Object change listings
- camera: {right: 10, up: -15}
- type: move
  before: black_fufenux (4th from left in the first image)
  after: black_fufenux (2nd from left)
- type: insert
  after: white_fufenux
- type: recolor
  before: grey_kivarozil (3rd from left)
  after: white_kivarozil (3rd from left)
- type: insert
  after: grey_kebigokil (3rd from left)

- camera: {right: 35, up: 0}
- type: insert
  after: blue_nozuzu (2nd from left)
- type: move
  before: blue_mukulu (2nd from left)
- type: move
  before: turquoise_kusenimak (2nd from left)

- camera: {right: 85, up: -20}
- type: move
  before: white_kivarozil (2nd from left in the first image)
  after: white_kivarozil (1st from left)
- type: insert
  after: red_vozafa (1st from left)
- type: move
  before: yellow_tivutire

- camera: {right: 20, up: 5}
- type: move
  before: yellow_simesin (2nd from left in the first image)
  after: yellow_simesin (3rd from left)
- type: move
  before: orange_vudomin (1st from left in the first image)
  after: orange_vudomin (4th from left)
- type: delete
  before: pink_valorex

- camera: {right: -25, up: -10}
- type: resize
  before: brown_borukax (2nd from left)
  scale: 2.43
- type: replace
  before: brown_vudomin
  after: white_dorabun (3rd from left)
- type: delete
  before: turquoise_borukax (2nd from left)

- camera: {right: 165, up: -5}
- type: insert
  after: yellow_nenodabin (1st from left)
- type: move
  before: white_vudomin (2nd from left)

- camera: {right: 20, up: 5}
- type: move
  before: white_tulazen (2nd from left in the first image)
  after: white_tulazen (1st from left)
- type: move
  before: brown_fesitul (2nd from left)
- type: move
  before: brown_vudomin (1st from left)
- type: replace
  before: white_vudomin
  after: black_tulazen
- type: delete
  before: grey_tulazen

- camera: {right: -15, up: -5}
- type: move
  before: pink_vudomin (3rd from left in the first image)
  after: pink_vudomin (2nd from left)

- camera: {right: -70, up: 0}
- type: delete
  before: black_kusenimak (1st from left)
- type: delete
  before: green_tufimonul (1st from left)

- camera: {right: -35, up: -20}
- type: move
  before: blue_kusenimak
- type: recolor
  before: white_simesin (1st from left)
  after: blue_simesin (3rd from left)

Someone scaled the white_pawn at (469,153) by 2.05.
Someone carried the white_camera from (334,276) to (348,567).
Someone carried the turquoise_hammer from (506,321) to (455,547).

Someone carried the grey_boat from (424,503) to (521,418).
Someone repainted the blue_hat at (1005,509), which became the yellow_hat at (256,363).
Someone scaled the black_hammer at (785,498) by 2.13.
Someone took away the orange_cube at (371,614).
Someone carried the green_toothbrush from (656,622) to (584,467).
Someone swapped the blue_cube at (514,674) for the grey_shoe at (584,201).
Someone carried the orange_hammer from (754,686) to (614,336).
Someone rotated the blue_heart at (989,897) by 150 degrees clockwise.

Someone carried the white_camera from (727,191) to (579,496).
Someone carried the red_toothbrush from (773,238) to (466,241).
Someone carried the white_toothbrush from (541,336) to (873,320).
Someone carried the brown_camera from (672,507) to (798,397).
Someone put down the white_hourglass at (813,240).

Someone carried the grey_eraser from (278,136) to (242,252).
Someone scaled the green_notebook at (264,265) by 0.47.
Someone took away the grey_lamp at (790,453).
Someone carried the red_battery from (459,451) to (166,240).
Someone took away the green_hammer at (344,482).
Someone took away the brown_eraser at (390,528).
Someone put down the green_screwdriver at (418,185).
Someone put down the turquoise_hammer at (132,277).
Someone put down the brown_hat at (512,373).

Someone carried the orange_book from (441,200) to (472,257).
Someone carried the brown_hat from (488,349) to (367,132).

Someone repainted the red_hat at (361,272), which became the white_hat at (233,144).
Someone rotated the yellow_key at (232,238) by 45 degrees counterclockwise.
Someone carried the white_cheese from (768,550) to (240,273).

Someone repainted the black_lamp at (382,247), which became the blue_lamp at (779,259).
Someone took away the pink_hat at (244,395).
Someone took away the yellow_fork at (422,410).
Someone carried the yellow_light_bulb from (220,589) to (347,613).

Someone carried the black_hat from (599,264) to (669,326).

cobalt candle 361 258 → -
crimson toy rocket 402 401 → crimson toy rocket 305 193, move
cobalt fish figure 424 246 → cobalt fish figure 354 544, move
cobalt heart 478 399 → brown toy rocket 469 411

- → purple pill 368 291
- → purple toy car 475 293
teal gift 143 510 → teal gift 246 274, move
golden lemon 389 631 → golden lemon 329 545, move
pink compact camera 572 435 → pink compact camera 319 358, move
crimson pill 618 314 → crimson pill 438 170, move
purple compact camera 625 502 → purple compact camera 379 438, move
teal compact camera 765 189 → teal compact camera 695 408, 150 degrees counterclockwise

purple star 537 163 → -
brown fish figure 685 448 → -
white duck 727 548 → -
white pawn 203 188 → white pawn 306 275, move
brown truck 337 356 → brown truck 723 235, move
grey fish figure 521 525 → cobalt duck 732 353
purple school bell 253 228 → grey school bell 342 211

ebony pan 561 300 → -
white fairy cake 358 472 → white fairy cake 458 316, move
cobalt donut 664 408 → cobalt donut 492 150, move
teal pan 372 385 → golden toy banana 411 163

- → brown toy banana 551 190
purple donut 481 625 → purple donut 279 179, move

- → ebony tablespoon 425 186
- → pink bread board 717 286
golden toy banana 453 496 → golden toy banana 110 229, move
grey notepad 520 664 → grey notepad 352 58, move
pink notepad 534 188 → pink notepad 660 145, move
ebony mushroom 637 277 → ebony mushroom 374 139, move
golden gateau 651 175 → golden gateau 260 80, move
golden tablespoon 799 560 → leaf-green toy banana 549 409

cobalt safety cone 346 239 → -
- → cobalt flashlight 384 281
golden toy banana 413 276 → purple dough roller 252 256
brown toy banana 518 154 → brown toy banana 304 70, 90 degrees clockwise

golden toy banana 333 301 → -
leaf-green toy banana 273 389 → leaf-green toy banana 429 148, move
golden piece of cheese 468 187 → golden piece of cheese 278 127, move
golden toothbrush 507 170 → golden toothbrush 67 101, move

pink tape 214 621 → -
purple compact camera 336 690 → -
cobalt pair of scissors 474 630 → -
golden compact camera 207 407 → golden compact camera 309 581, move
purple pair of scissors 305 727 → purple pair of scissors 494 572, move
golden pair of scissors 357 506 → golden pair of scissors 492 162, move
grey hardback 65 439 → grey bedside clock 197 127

=== Exercise instructions ===
Please output each entry above exactly, leaving nothing out.

=== Exercise answer ===
- camera: {right: 10, up: -15}
- type: move
  before: black_fufenux (4th from left in the first image)
  after: black_fufenux (2nd from left)
- type: insert
  after: white_fufenux
- type: recolor
  before: grey_kivarozil (3rd from left)
  after: white_kivarozil (3rd from left)
- type: insert
  after: grey_kebigokil (3rd from left)

- camera: {right: 35, up: 0}
- type: insert
  after: blue_nozuzu (2nd from left)
- type: move
  before: blue_mukulu (2nd from left)
- type: move
  before: turquoise_kusenimak (2nd from left)

- camera: {right: 85, up: -20}
- type: move
  before: white_kivarozil (2nd from left in the first image)
  after: white_kivarozil (1st from left)
- type: insert
  after: red_vozafa (1st from left)
- type: move
  before: yellow_tivutire

- camera: {right: 20, up: 5}
- type: move
  before: yellow_simesin (2nd from left in the first image)
  after: yellow_simesin (3rd from left)
- type: move
  before: orange_vudomin (1st from left in the first image)
  after: orange_vudomin (4th from left)
- type: delete
  before: pink_valorex

- camera: {right: -25, up: -10}
- type: resize
  before: brown_borukax (2nd from left)
  scale: 2.43
- type: replace
  before: brown_vudomin
  after: white_dorabun (3rd from left)
- type: delete
  before: turquoise_borukax (2nd from left)

- camera: {right: 165, up: -5}
- type: insert
  after: yellow_nenodabin (1st from left)
- type: move
  before: white_vudomin (2nd from left)

- camera: {right: 20, up: 5}
- type: move
  before: white_tulazen (2nd from left in the first image)
  after: white_tulazen (1st from left)
- type: move
  before: brown_fesitul (2nd from left)
- type: move
  before: brown_vudomin (1st from left)
- type: replace
  before: white_vudomin
  after: black_tulazen
- type: delete
  before: grey_tulazen

- camera: {right: -15, up: -5}
- type: move
  before: pink_vudomin (3rd from left in the first image)
  after: pink_vudomin (2nd from left)

- camera: {right: -70, up: 0}
- type: delete
  before: black_kusenimak (1st from left)
- type: delete
  before: green_tufimonul (1st from left)

- camera: {right: -35, up: -20}
- type: move
  before: blue_kusenimak
- type: recolor
  before: white_simesin (1st from left)
  after: blue_simesin (3rd from left)

Someone scaled the white_pawn at (469,153) by 2.05.
Someone carried the white_camera from (334,276) to (348,567).
Someone carried the turquoise_hammer from (506,321) to (455,547).

Someone carried the grey_boat from (424,503) to (521,418).
Someone repainted the blue_hat at (1005,509), which became the yellow_hat at (256,363).
Someone scaled the black_hammer at (785,498) by 2.13.
Someone took away the orange_cube at (371,614).
Someone carried the green_toothbrush from (656,622) to (584,467).
Someone swapped the blue_cube at (514,674) for the grey_shoe at (584,201).
Someone carried the orange_hammer from (754,686) to (614,336).
Someone rotated the blue_heart at (989,897) by 150 degrees clockwise.

Someone carried the white_camera from (727,191) to (579,496).
Someone carried the red_toothbrush from (773,238) to (466,241).
Someone carried the white_toothbrush from (541,336) to (873,320).
Someone carried the brown_camera from (672,507) to (798,397).
Someone put down the white_hourglass at (813,240).

Someone carried the grey_eraser from (278,136) to (242,252).
Someone scaled the green_notebook at (264,265) by 0.47.
Someone took away the grey_lamp at (790,453).
Someone carried the red_battery from (459,451) to (166,240).
Someone took away the green_hammer at (344,482).
Someone took away the brown_eraser at (390,528).
Someone put down the green_screwdriver at (418,185).
Someone put down the turquoise_hammer at (132,277).
Someone put down the brown_hat at (512,373).

Someone carried the orange_book from (441,200) to (472,257).
Someone carried the brown_hat from (488,349) to (367,132).

Someone repainted the red_hat at (361,272), which became the white_hat at (233,144).
Someone rotated the yellow_key at (232,238) by 45 degrees counterclockwise.
Someone carried the white_cheese from (768,550) to (240,273).

Someone repainted the black_lamp at (382,247), which became the blue_lamp at (779,259).
Someone took away the pink_hat at (244,395).
Someone took away the yellow_fork at (422,410).
Someone carried the yellow_light_bulb from (220,589) to (347,613).

Someone carried the black_hat from (599,264) to (669,326).

cobalt candle 361 258 → -
crimson toy rocket 402 401 → crimson toy rocket 305 193, move
cobalt fish figure 424 246 → cobalt fish figure 354 544, move
cobalt heart 478 399 → brown toy rocket 469 411

- → purple pill 368 291
- → purple toy car 475 293
teal gift 143 510 → teal gift 246 274, move
golden lemon 389 631 → golden lemon 329 545, move
pink compact camera 572 435 → pink compact camera 319 358, move
crimson pill 618 314 → crimson pill 438 170, move
purple compact camera 625 502 → purple compact camera 379 438, move
teal compact camera 765 189 → teal compact camera 695 408, 150 degrees counterclockwise

purple star 537 163 → -
brown fish figure 685 448 → -
white duck 727 548 → -
white pawn 203 188 → white pawn 306 275, move
brown truck 337 356 → brown truck 723 235, move
grey fish figure 521 525 → cobalt duck 732 353
purple school bell 253 228 → grey school bell 342 211

ebony pan 561 300 → -
white fairy cake 358 472 → white fairy cake 458 316, move
cobalt donut 664 408 → cobalt donut 492 150, move
teal pan 372 385 → golden toy banana 411 163

- → brown toy banana 551 190
purple donut 481 625 → purple donut 279 179, move

- → ebony tablespoon 425 186
- → pink bread board 717 286
golden toy banana 453 496 → golden toy banana 110 229, move
grey notepad 520 664 → grey notepad 352 58, move
pink notepad 534 188 → pink notepad 660 145, move
ebony mushroom 637 277 → ebony mushroom 374 139, move
golden gateau 651 175 → golden gateau 260 80, move
golden tablespoon 799 560 → leaf-green toy banana 549 409

cobalt safety cone 346 239 → -
- → cobalt flashlight 384 281
golden toy banana 413 276 → purple dough roller 252 256
brown toy banana 518 154 → brown toy banana 304 70, 90 degrees clockwise

golden toy banana 333 301 → -
leaf-green toy banana 273 389 → leaf-green toy banana 429 148, move
golden piece of cheese 468 187 → golden piece of cheese 278 127, move
golden toothbrush 507 170 → golden toothbrush 67 101, move

pink tape 214 621 → -
purple compact camera 336 690 → -
cobalt pair of scissors 474 630 → -
golden compact camera 207 407 → golden compact camera 309 581, move
purple pair of scissors 305 727 → purple pair of scissors 494 572, move
golden pair of scissors 357 506 → golden pair of scissors 492 162, move
grey hardback 65 439 → grey bedside clock 197 127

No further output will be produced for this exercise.